[[ Exercise input, beginning ]]

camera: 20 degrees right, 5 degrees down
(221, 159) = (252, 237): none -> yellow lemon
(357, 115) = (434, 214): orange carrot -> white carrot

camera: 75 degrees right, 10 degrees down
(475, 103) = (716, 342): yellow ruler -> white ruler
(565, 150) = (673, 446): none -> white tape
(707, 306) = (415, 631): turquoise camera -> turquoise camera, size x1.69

[[ Exercise input, end ]]

Your goal:
Repeat word for word the lines above that run from the line containing "(221, 159) = (252, 237): none -> yellow lemon" through the line containing "(565, 150) = (673, 446): none -> white tape", both ends included, and nothing else.

Written response:
(221, 159) = (252, 237): none -> yellow lemon
(357, 115) = (434, 214): orange carrot -> white carrot

camera: 75 degrees right, 10 degrees down
(475, 103) = (716, 342): yellow ruler -> white ruler
(565, 150) = (673, 446): none -> white tape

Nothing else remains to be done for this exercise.